[Exercise prompt]:
Could you transcribe exactly the lines from the one containing "LED: yellow -> red" through the last line of the records below, leaving out the pictures?

(Materials provided Opens)

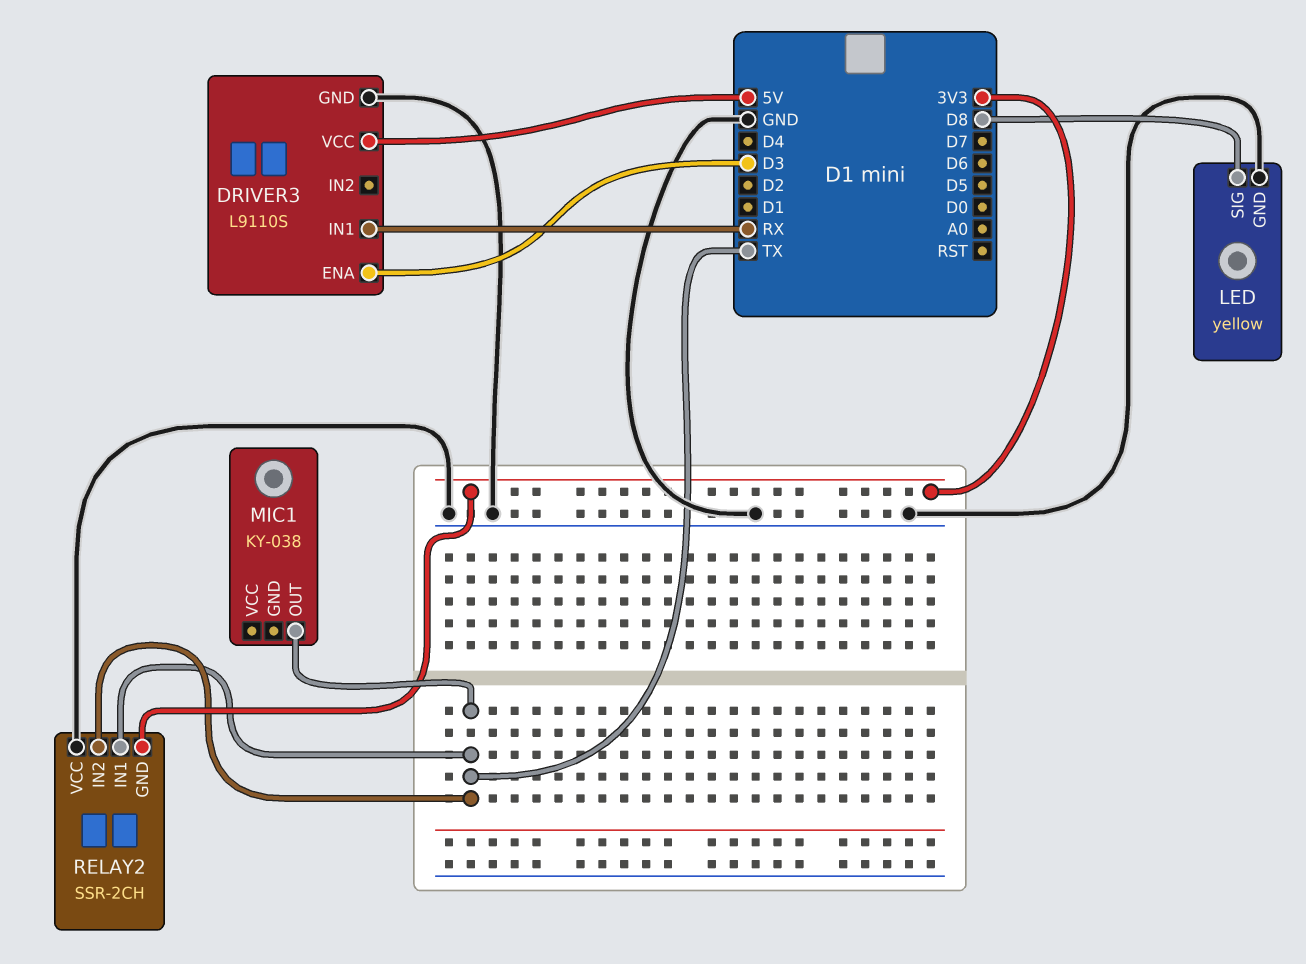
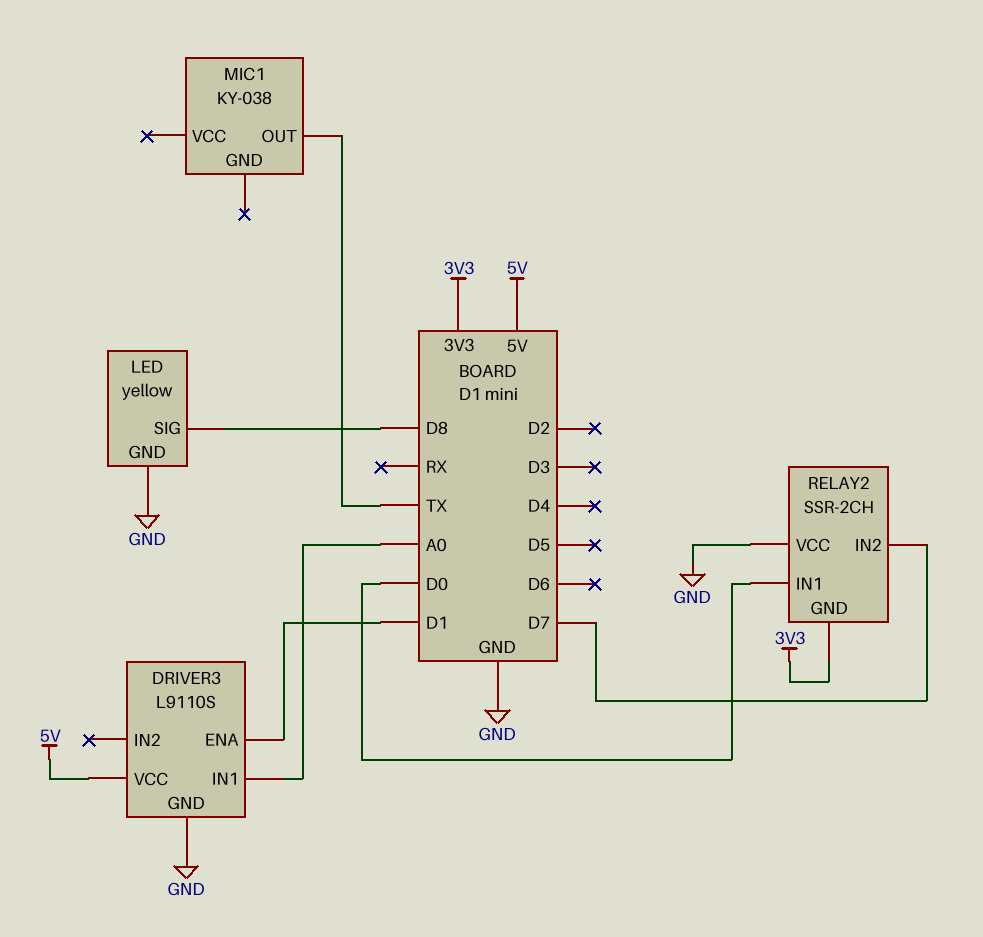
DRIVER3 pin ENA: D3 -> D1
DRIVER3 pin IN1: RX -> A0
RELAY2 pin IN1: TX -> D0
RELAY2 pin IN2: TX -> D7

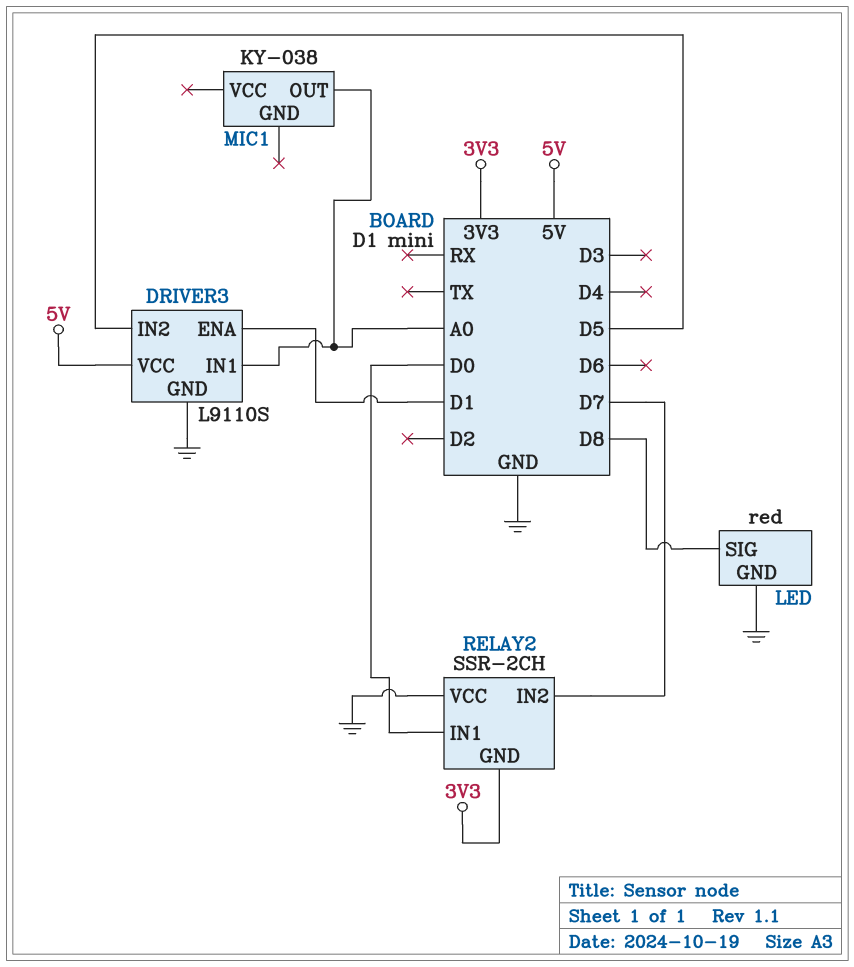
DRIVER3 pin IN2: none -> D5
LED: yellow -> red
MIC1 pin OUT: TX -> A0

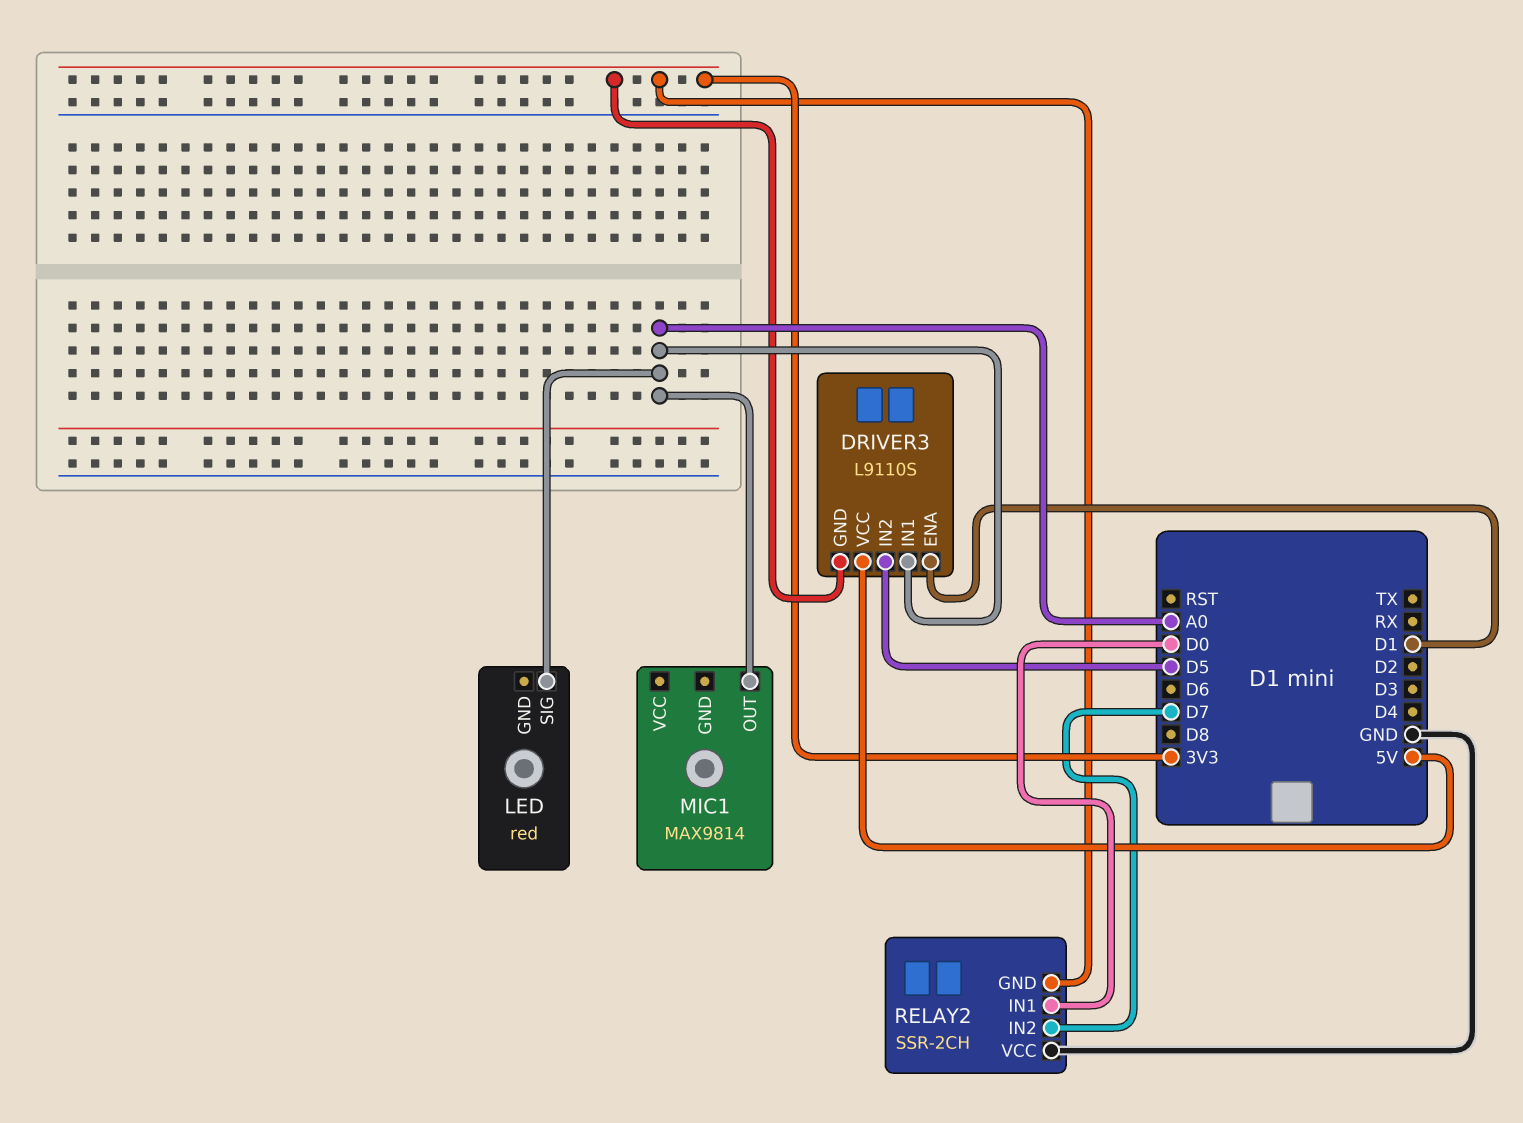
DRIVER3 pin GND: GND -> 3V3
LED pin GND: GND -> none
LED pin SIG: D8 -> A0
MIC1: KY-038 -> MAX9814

(Materials provided Closes)

[Your solution]:
LED: yellow -> red
MIC1 pin OUT: TX -> A0

DRIVER3 pin GND: GND -> 3V3
LED pin GND: GND -> none
LED pin SIG: D8 -> A0
MIC1: KY-038 -> MAX9814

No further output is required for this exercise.